• Exercise directions: Reproduce, exactly and in full, only the lines below from the one containing "camera: 20 degrees right, 25 degrees up" through the one containing "(751, 213) = (516, 251): pink".

• Material supplied:
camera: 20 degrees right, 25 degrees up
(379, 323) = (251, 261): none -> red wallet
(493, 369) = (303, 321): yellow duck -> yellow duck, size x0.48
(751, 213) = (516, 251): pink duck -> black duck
---
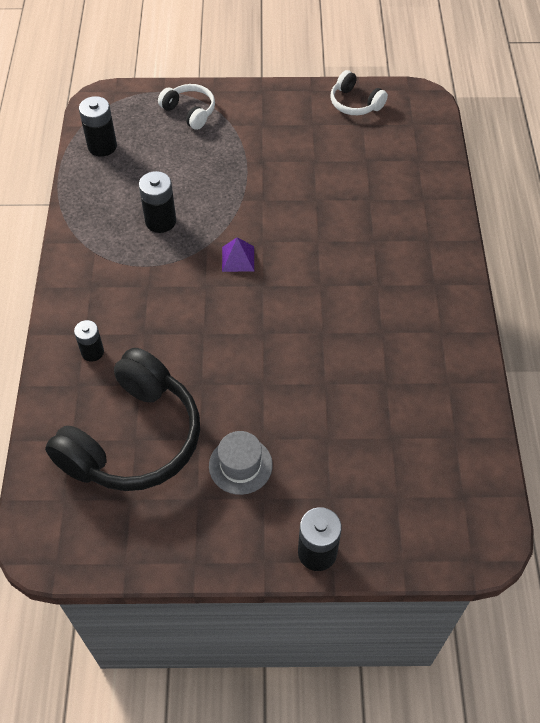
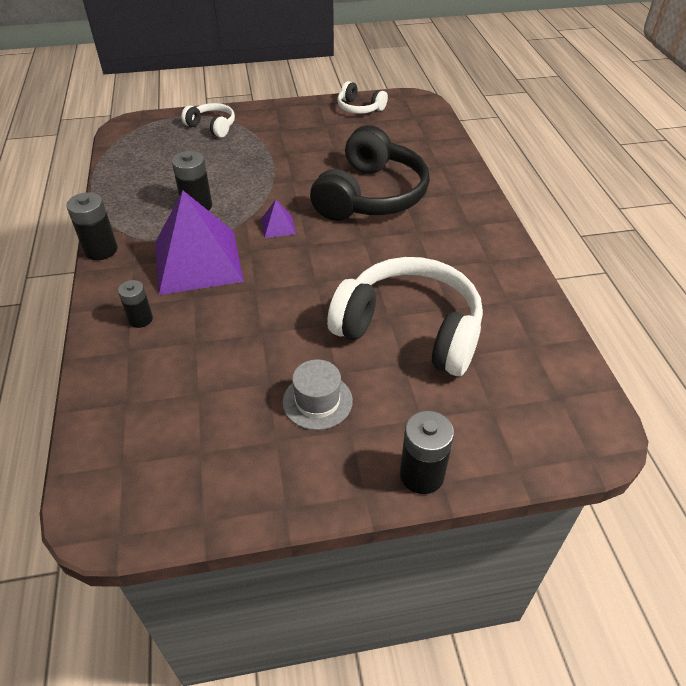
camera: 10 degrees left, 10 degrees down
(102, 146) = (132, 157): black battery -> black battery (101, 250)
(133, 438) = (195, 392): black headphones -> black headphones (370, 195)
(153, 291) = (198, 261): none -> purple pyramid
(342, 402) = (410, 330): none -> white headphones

• Result of the task:
camera: 20 degrees right, 25 degrees up
(379, 323) = (251, 261): none -> red wallet
(493, 369) = (303, 321): yellow duck -> yellow duck, size x0.48
(751, 213) = (516, 251): pink duck -> black duck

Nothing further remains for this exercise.